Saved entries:
===
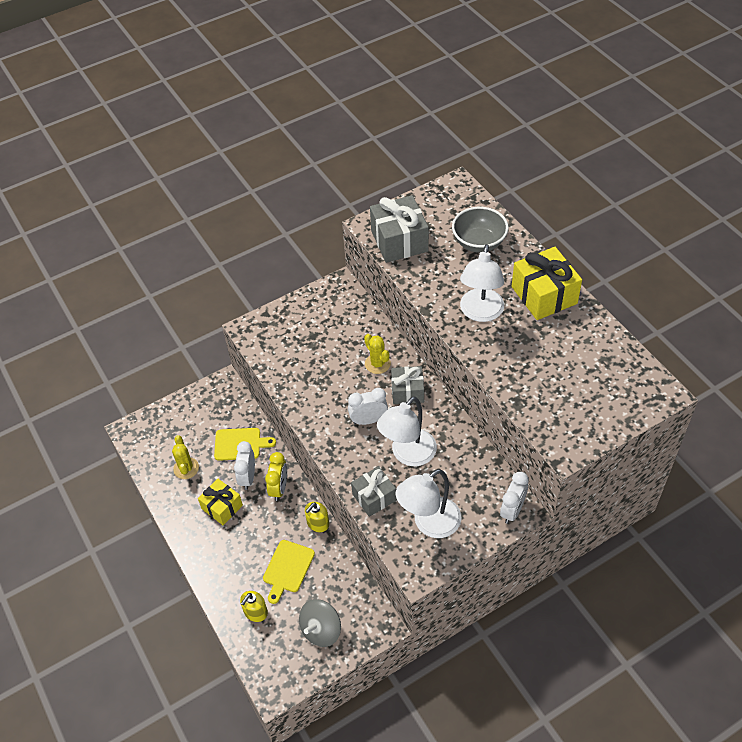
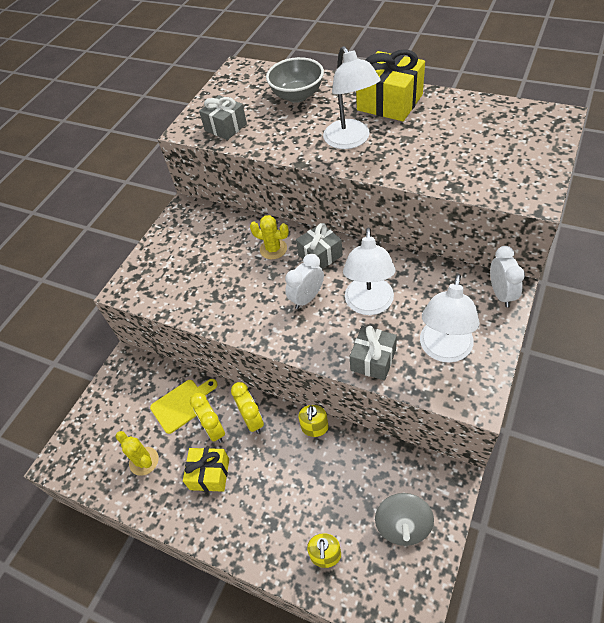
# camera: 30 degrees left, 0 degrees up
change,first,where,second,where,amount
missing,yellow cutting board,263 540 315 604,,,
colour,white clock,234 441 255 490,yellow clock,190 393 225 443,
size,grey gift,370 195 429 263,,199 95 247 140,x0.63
===
• [What this task involves]:
In the data above, which lines have "yellow"? Report each of them.

• [Reply to the exercise]:
missing,yellow cutting board,263 540 315 604,,,
colour,white clock,234 441 255 490,yellow clock,190 393 225 443,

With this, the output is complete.